- _The input_:
# # # # # # #

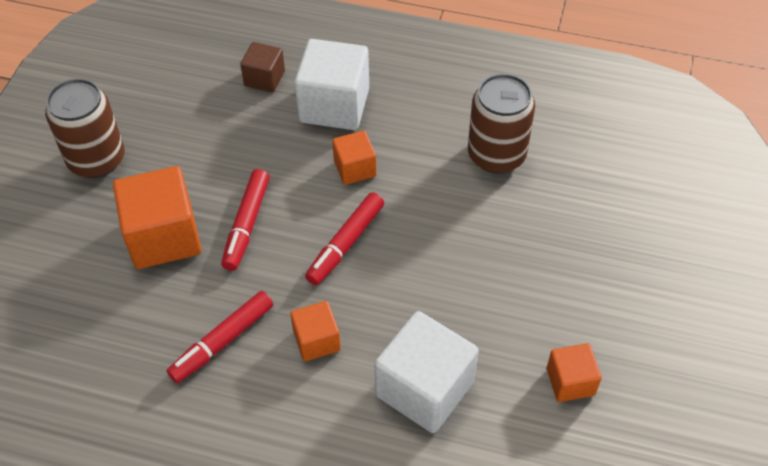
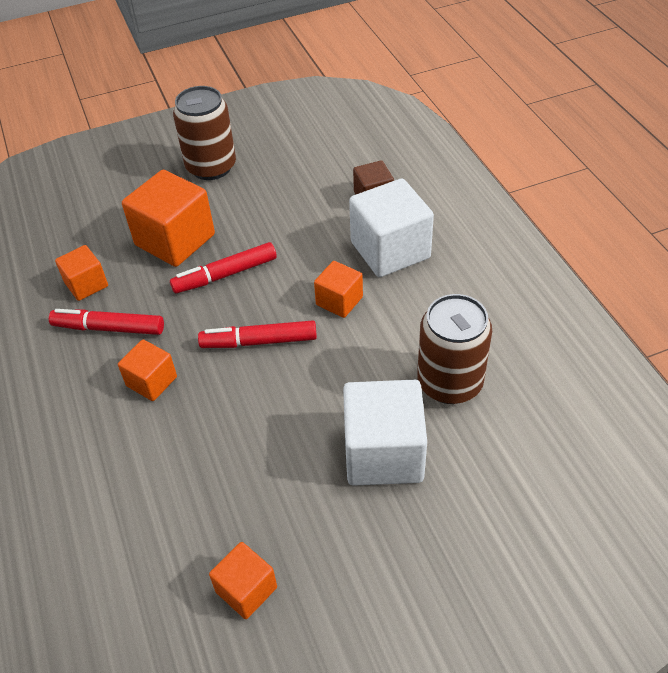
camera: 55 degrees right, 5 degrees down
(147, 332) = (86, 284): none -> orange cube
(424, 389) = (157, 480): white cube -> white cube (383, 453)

# # # # # # #

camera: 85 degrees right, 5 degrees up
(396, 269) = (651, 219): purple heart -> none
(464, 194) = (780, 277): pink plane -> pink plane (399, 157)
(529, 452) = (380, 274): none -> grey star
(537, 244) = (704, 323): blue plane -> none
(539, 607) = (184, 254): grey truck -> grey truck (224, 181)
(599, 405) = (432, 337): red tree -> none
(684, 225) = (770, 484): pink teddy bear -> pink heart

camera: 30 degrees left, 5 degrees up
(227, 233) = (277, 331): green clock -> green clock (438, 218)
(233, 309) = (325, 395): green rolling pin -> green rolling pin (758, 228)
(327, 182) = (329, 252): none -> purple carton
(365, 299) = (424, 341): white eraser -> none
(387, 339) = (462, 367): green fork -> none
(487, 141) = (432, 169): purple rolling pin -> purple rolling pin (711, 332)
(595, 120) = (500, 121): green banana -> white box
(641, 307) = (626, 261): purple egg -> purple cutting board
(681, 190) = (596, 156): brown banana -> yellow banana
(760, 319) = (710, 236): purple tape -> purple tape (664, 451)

# # # # # # #

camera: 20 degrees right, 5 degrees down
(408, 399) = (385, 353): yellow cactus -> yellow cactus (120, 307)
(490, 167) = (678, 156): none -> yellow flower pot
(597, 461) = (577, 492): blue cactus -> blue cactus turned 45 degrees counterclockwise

# # # # # # #

- _What the task asks_:
Beginning with the line that has "camera: 55 degrees right, 5 degrees down" and ending with the line that has "(424, 389) = (157, 480): white", set down the lines above exactly and include no others.

- _Final answer_:
camera: 55 degrees right, 5 degrees down
(147, 332) = (86, 284): none -> orange cube
(424, 389) = (157, 480): white cube -> white cube (383, 453)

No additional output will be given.